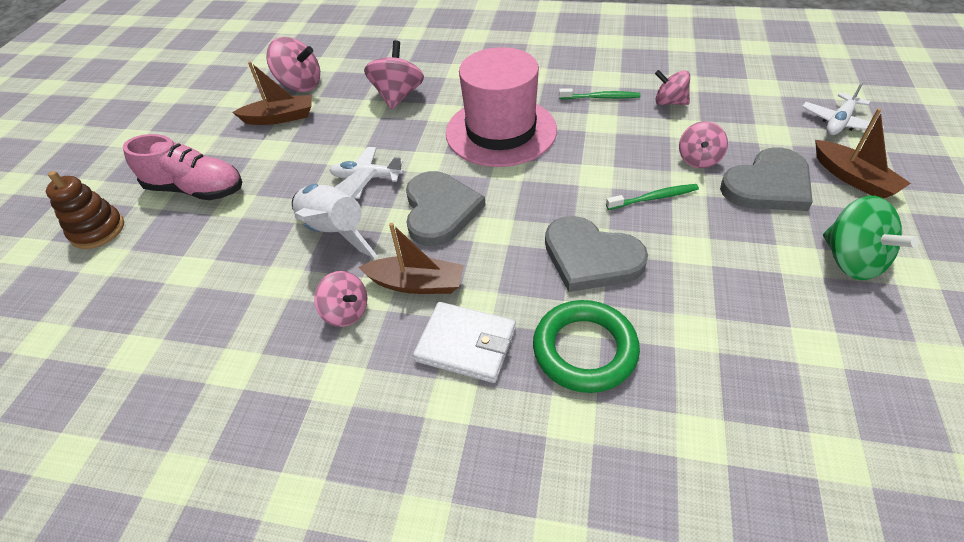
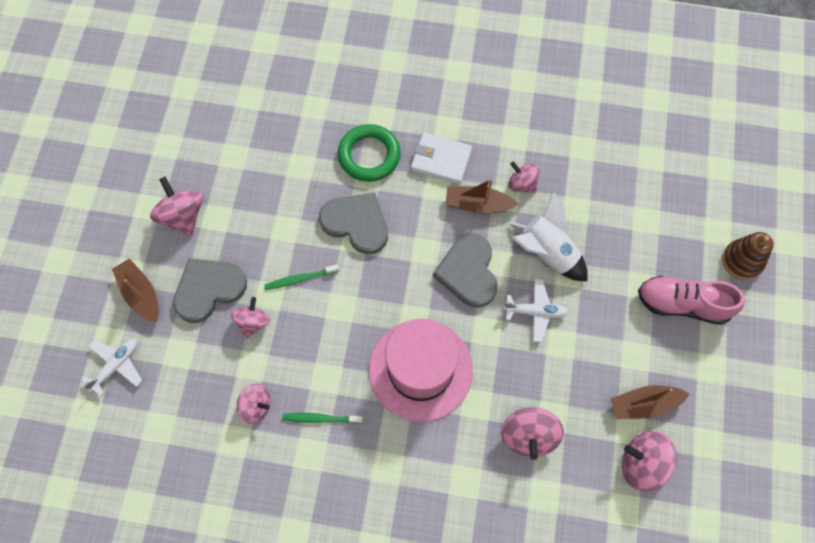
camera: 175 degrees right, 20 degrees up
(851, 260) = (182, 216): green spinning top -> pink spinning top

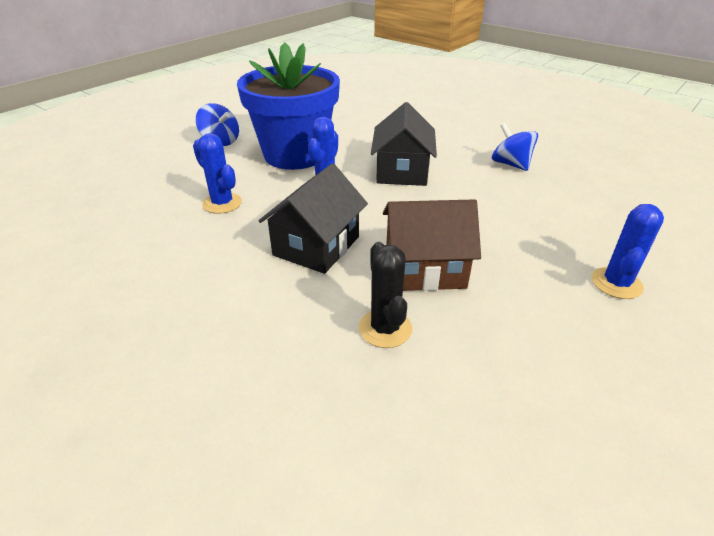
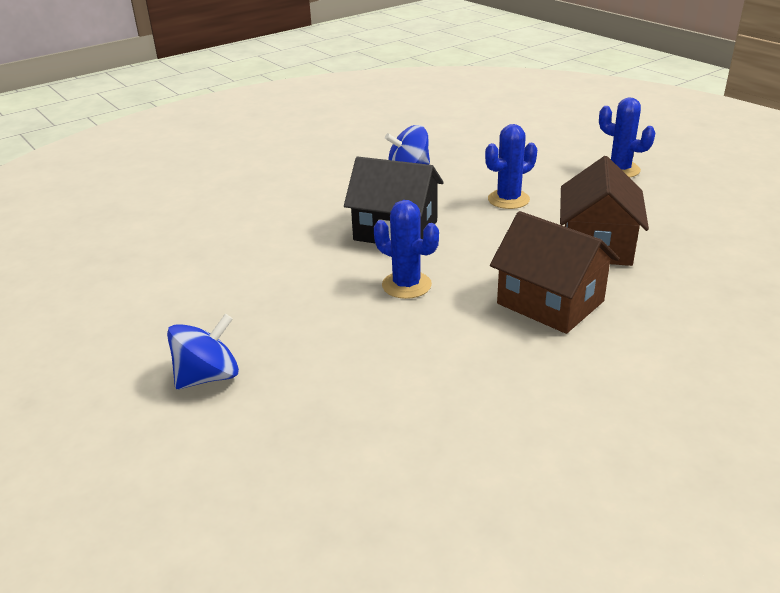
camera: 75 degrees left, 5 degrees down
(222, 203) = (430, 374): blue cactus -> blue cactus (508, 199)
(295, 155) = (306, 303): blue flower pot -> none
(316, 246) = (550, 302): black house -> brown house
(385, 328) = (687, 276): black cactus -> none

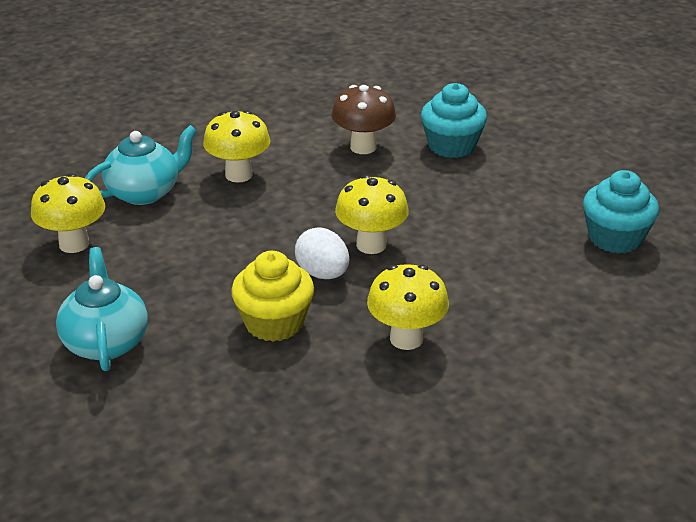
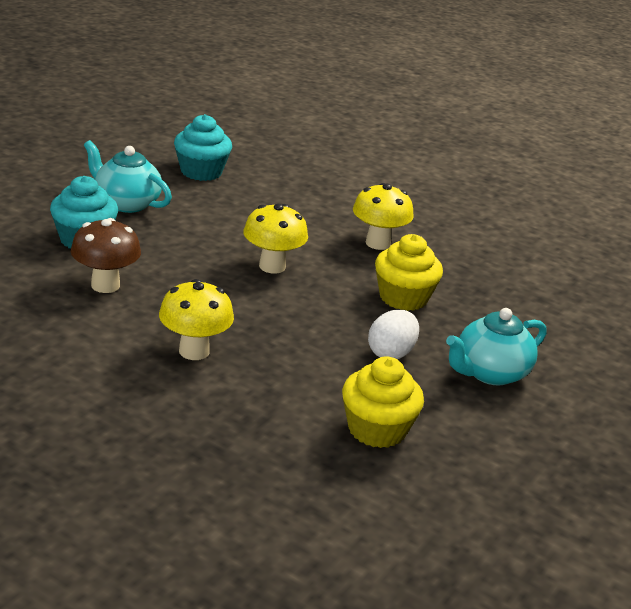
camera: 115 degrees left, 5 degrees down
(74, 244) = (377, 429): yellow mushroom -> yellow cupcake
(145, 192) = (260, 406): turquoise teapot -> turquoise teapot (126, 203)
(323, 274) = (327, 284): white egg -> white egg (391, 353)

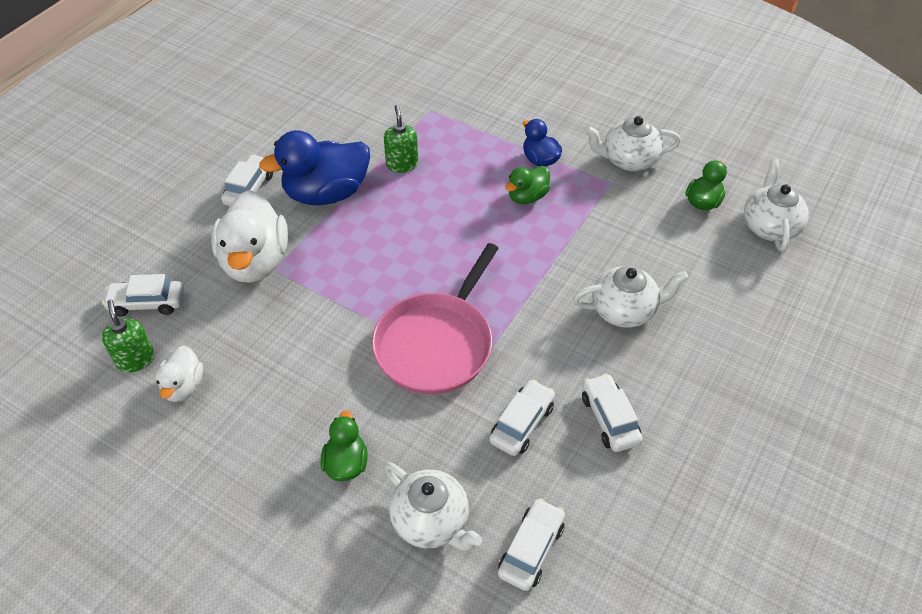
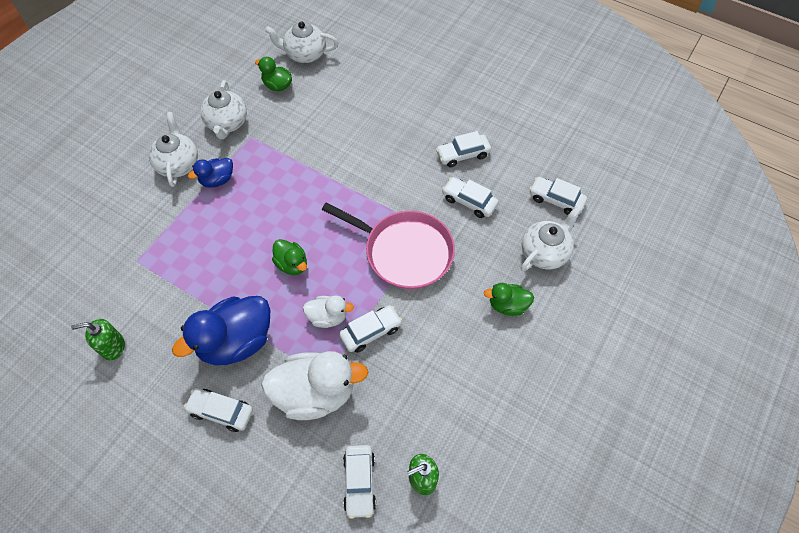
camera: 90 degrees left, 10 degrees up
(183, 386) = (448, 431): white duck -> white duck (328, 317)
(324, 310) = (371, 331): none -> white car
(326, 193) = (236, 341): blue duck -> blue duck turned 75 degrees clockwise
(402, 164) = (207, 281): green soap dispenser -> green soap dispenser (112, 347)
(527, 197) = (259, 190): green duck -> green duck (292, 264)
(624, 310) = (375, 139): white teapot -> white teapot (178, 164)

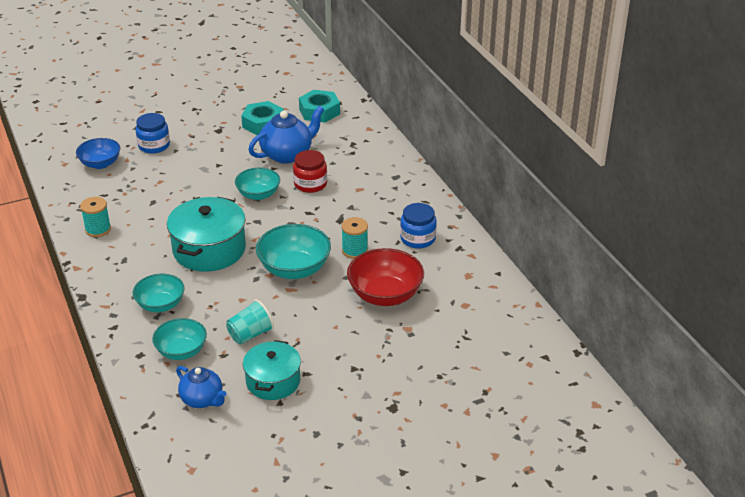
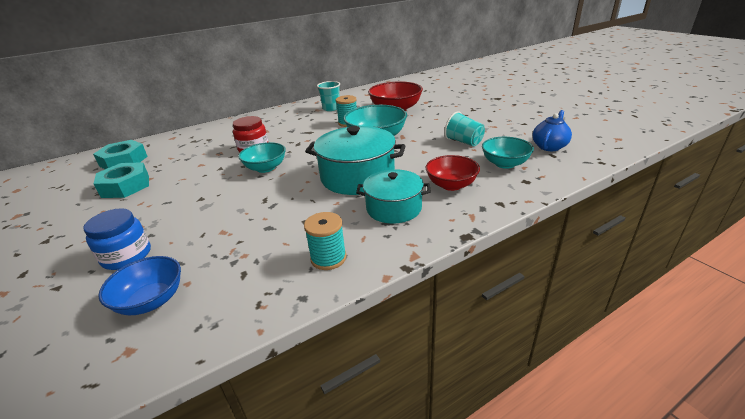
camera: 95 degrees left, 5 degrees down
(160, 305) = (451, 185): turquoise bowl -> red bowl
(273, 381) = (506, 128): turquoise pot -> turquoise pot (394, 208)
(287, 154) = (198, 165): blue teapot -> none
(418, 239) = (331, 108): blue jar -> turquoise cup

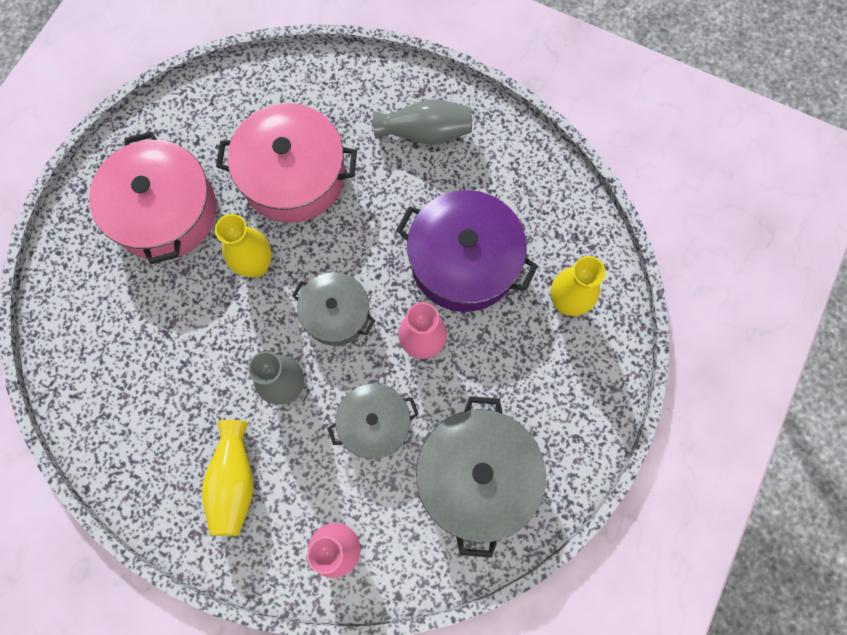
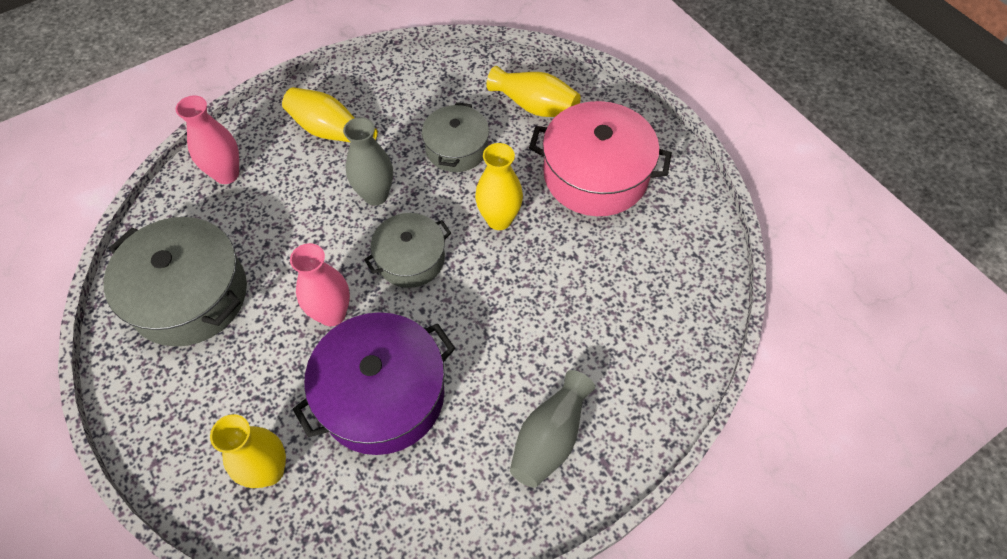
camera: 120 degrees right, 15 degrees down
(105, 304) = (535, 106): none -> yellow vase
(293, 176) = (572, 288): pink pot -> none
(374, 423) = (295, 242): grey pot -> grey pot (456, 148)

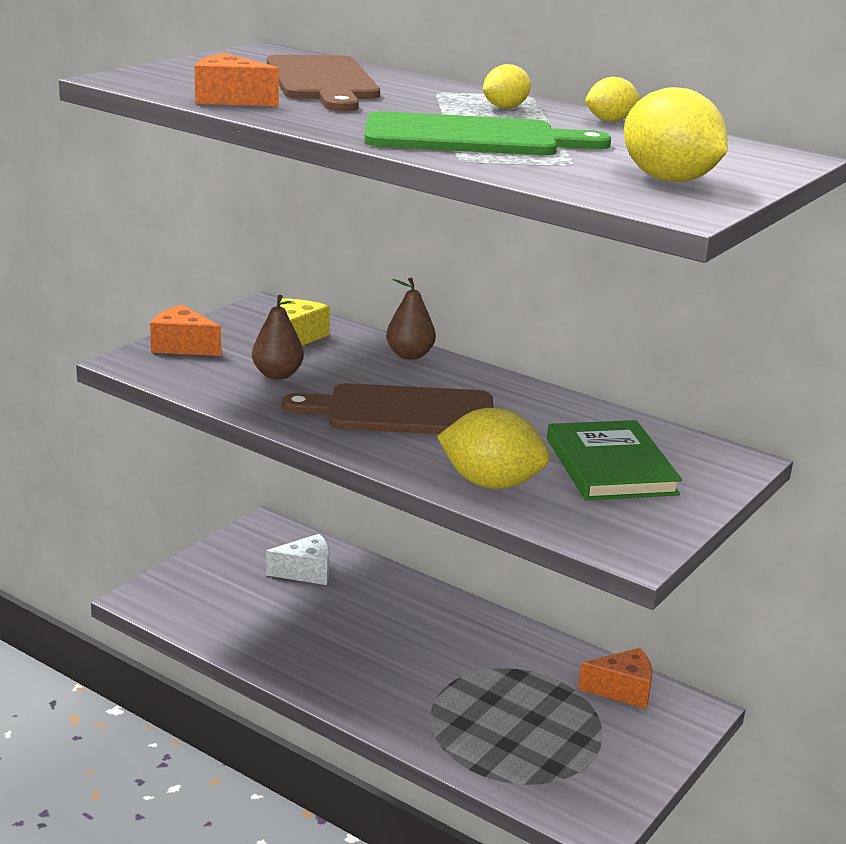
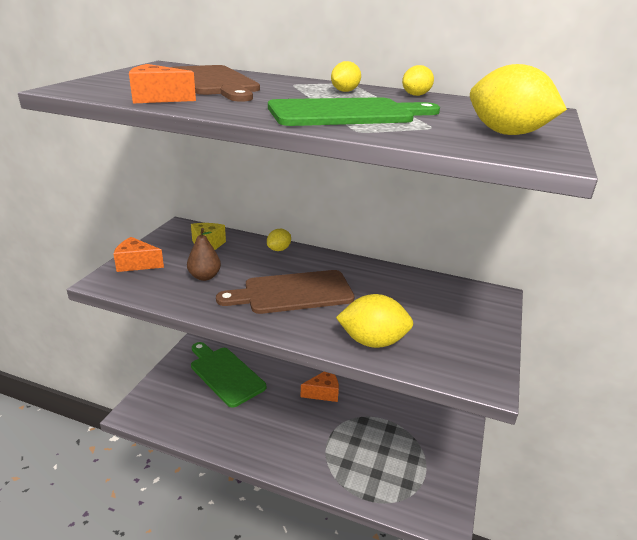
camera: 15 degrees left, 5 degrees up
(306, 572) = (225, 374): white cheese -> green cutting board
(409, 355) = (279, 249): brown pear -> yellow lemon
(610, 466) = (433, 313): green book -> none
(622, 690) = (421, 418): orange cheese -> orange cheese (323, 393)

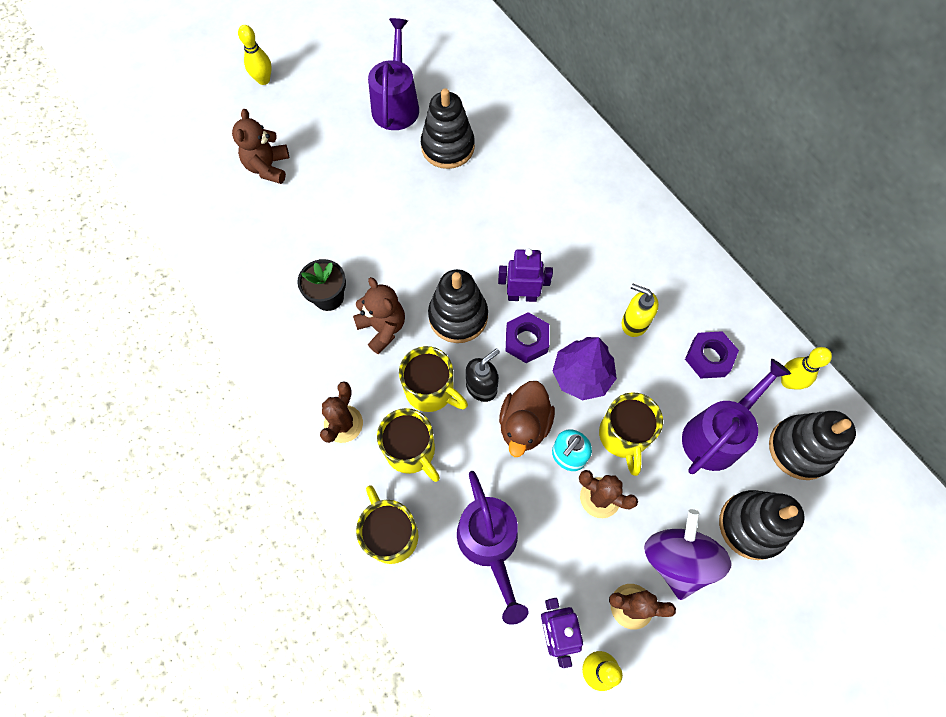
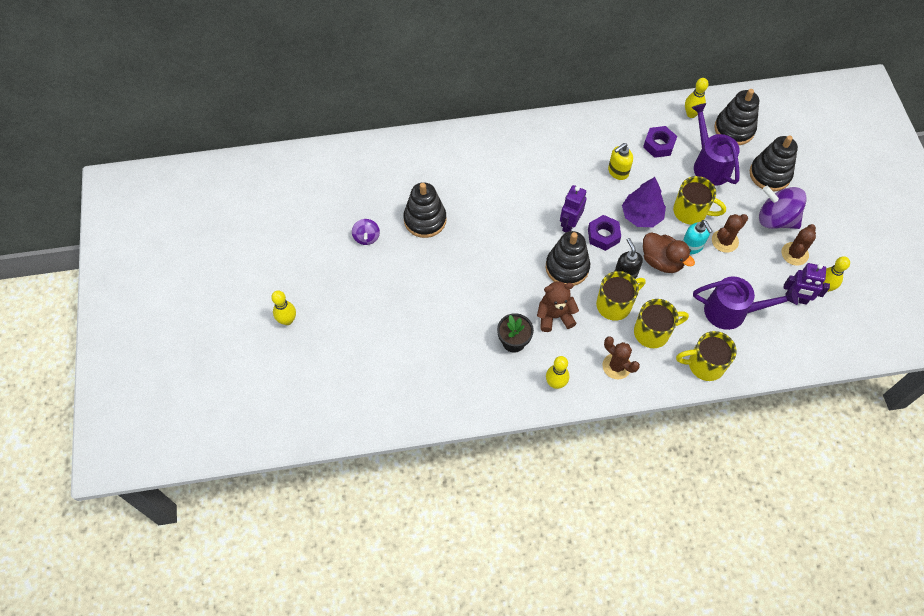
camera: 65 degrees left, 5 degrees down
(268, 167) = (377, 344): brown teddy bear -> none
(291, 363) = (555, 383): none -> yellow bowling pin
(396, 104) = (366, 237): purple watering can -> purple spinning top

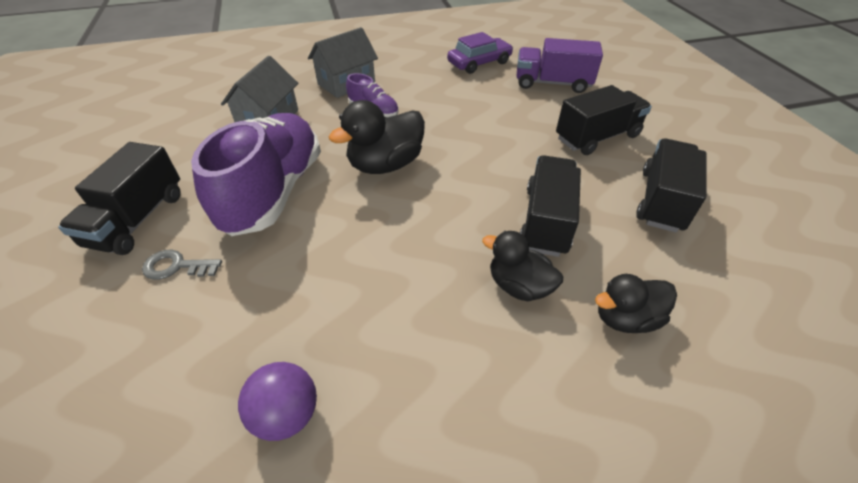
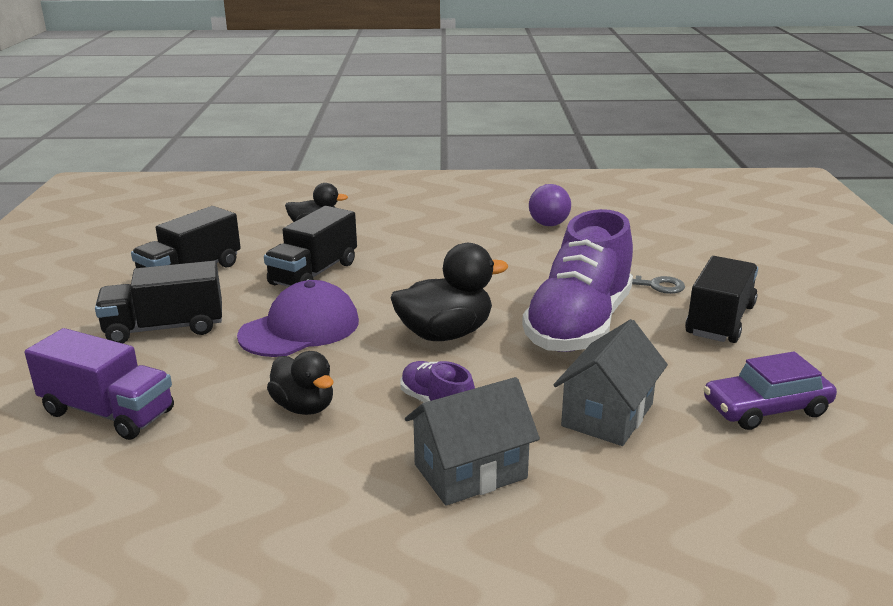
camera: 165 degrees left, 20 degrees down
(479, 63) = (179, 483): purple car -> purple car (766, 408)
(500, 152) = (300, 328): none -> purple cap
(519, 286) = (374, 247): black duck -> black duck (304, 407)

=== Task prompt ===
Begin with the line that has "camera: 65 degrees left, 5 degrees down" and continue to the last line of the entries, printing each line exactly and nothing else; include both ends and skip the pictures.

=== Answer space ===
camera: 65 degrees left, 5 degrees down
(268, 167) = (377, 344): brown teddy bear -> none
(291, 363) = (555, 383): none -> yellow bowling pin
(396, 104) = (366, 237): purple watering can -> purple spinning top

camera: 165 degrees left, 20 degrees down
(479, 63) = (179, 483): purple car -> purple car (766, 408)
(500, 152) = (300, 328): none -> purple cap
(519, 286) = (374, 247): black duck -> black duck (304, 407)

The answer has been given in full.